• Data for this exercise:

——————

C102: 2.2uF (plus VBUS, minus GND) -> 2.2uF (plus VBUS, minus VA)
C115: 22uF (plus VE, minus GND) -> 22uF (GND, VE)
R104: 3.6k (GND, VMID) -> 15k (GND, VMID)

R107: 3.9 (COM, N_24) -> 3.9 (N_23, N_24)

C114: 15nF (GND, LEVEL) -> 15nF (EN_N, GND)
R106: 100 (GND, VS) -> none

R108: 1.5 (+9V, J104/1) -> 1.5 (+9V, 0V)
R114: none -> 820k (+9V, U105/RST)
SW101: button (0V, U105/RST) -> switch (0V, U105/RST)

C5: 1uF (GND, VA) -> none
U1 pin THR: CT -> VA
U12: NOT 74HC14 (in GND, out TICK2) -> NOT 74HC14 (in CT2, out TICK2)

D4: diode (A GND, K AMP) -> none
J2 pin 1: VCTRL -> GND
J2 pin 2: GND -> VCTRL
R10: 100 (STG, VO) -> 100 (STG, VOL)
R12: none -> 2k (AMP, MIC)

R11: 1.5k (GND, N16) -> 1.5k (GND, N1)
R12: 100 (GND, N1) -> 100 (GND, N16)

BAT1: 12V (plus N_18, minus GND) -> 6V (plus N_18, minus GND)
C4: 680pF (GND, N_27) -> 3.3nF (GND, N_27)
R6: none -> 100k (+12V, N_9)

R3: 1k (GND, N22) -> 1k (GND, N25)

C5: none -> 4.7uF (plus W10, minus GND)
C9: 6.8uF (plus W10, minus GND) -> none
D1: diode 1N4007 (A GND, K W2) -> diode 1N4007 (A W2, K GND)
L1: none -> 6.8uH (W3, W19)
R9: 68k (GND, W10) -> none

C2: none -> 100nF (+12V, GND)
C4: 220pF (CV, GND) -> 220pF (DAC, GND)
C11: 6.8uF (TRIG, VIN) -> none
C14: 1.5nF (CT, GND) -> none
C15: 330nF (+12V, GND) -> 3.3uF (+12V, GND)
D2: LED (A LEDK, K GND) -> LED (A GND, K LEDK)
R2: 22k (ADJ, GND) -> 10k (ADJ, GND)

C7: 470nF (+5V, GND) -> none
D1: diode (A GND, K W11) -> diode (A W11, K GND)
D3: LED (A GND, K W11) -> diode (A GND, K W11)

——————

• What needs to be done: Look back at the entries above and repeat, unchanged, every line from the line holding "R108: 1.5 (+9V, J104/1) -> 1.5 (+9V, 0V)" through the line holding "D1: diode 1N4007".

• Result for this task:
R108: 1.5 (+9V, J104/1) -> 1.5 (+9V, 0V)
R114: none -> 820k (+9V, U105/RST)
SW101: button (0V, U105/RST) -> switch (0V, U105/RST)

C5: 1uF (GND, VA) -> none
U1 pin THR: CT -> VA
U12: NOT 74HC14 (in GND, out TICK2) -> NOT 74HC14 (in CT2, out TICK2)

D4: diode (A GND, K AMP) -> none
J2 pin 1: VCTRL -> GND
J2 pin 2: GND -> VCTRL
R10: 100 (STG, VO) -> 100 (STG, VOL)
R12: none -> 2k (AMP, MIC)

R11: 1.5k (GND, N16) -> 1.5k (GND, N1)
R12: 100 (GND, N1) -> 100 (GND, N16)

BAT1: 12V (plus N_18, minus GND) -> 6V (plus N_18, minus GND)
C4: 680pF (GND, N_27) -> 3.3nF (GND, N_27)
R6: none -> 100k (+12V, N_9)

R3: 1k (GND, N22) -> 1k (GND, N25)

C5: none -> 4.7uF (plus W10, minus GND)
C9: 6.8uF (plus W10, minus GND) -> none
D1: diode 1N4007 (A GND, K W2) -> diode 1N4007 (A W2, K GND)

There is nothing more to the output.